WHAT NEEDS TO BE DONE:
Please repeat the records below exactly, skipping any pictures.

[Colored shape tracking data]

▽

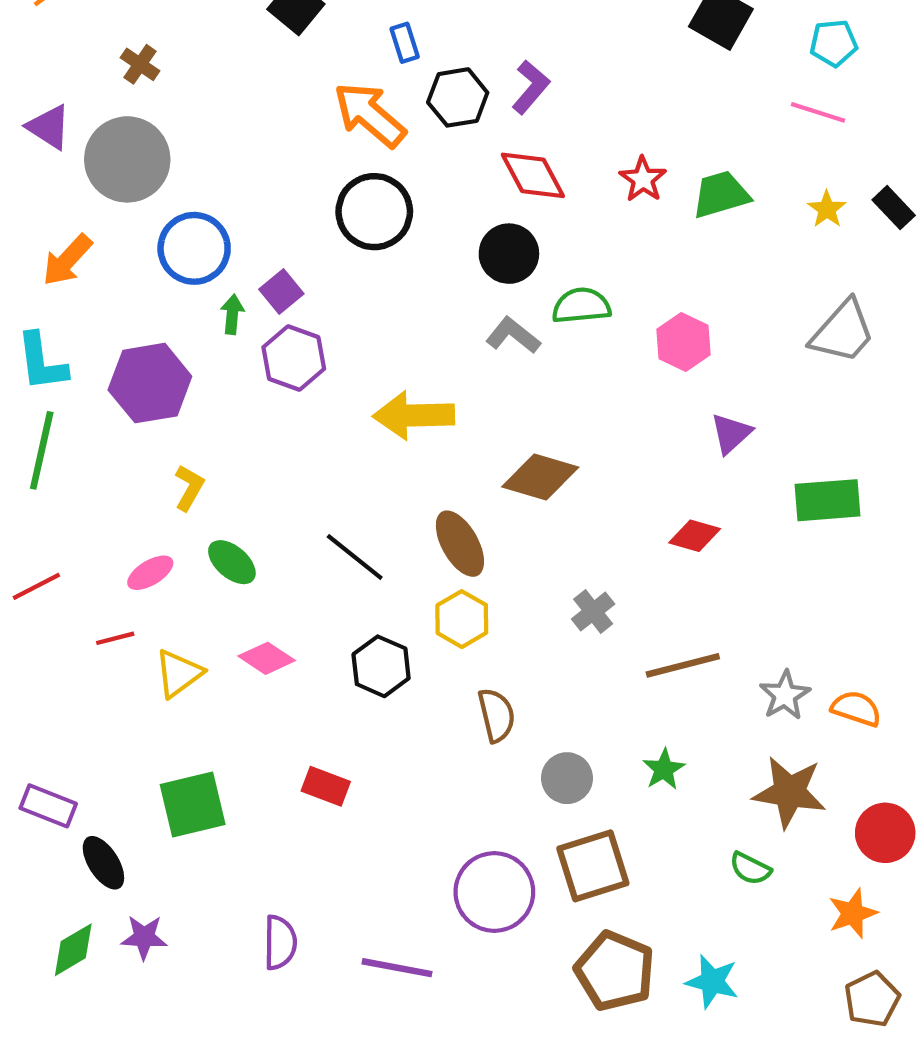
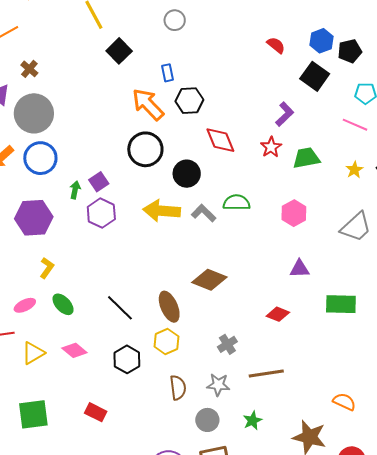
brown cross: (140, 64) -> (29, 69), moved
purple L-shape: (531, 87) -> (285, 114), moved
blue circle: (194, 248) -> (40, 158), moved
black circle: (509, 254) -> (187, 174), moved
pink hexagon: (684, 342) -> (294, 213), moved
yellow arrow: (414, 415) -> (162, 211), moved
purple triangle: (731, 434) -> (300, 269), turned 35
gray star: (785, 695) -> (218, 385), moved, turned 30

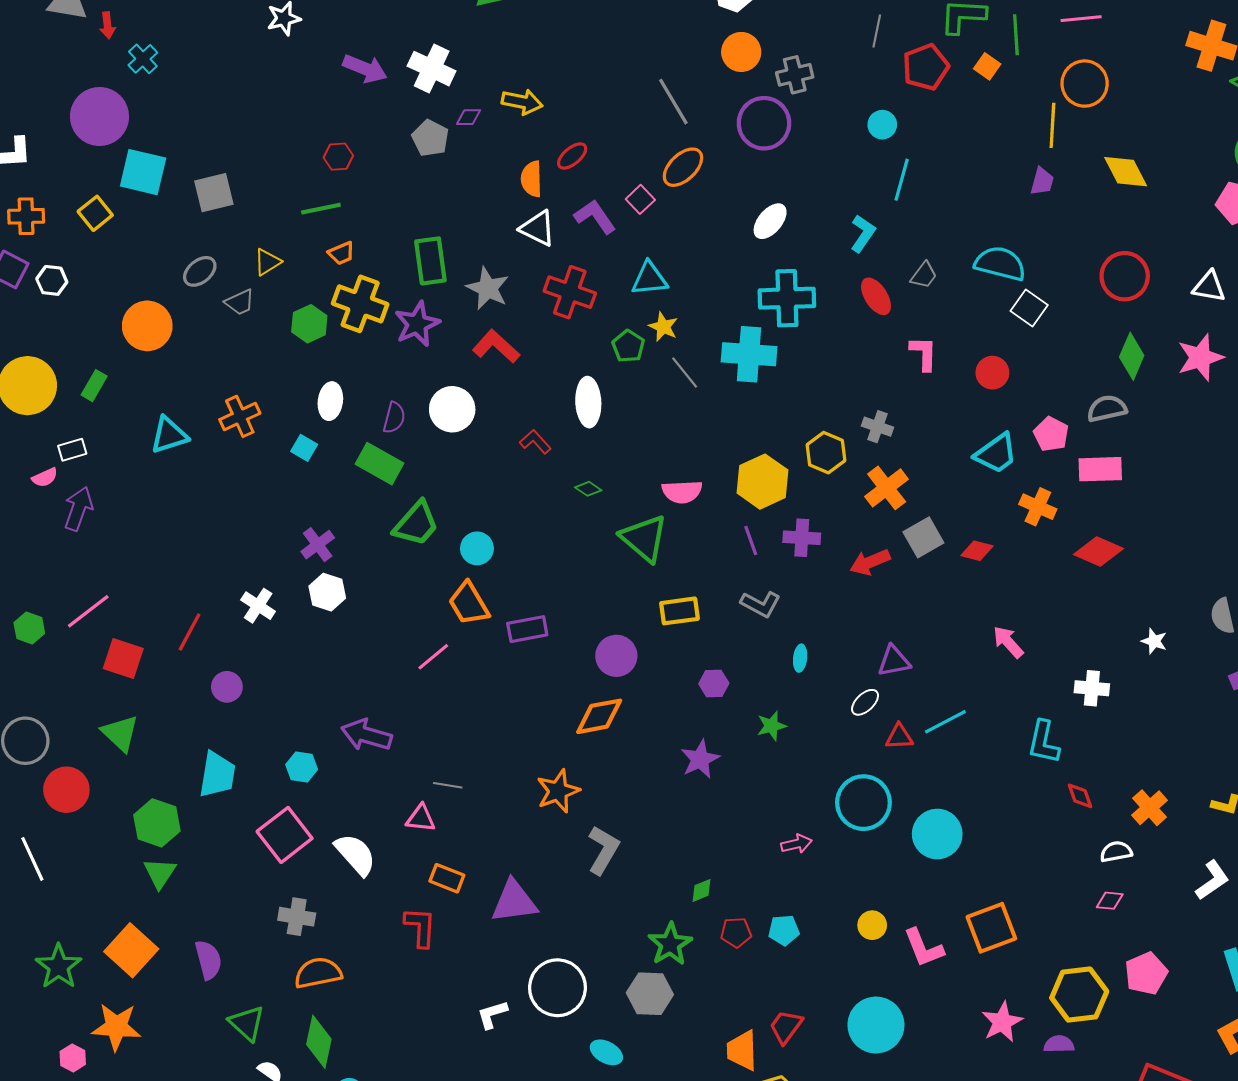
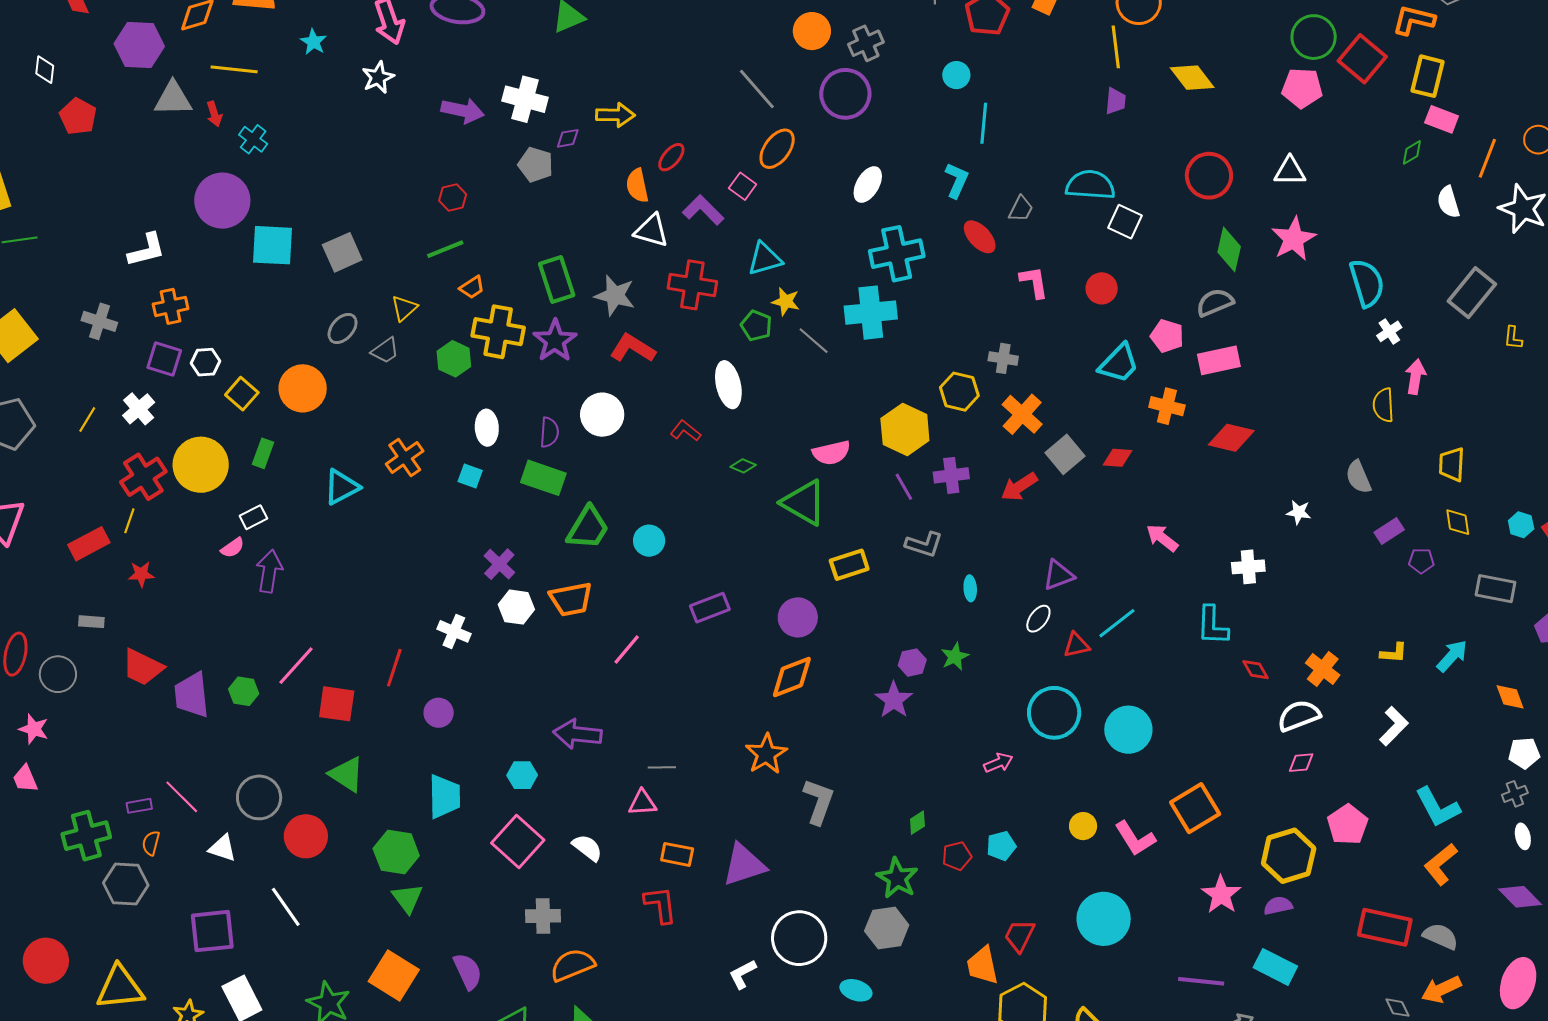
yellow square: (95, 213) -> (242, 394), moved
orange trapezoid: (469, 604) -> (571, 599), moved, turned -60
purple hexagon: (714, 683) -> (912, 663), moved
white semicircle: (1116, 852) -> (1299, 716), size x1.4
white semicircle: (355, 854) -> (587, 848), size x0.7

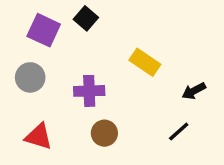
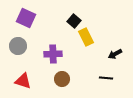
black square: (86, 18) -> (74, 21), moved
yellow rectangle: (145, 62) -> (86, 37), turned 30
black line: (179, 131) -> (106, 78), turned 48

△

RESPONSE:
brown cross: (140, 64) -> (29, 69), moved
purple L-shape: (531, 87) -> (285, 114), moved
blue circle: (194, 248) -> (40, 158), moved
black circle: (509, 254) -> (187, 174), moved
pink hexagon: (684, 342) -> (294, 213), moved
yellow arrow: (414, 415) -> (162, 211), moved
purple triangle: (731, 434) -> (300, 269), turned 35
gray star: (785, 695) -> (218, 385), moved, turned 30

yellow square: (95, 213) -> (242, 394), moved
orange trapezoid: (469, 604) -> (571, 599), moved, turned -60
purple hexagon: (714, 683) -> (912, 663), moved
white semicircle: (1116, 852) -> (1299, 716), size x1.4
white semicircle: (355, 854) -> (587, 848), size x0.7

black square: (86, 18) -> (74, 21), moved
yellow rectangle: (145, 62) -> (86, 37), turned 30
black line: (179, 131) -> (106, 78), turned 48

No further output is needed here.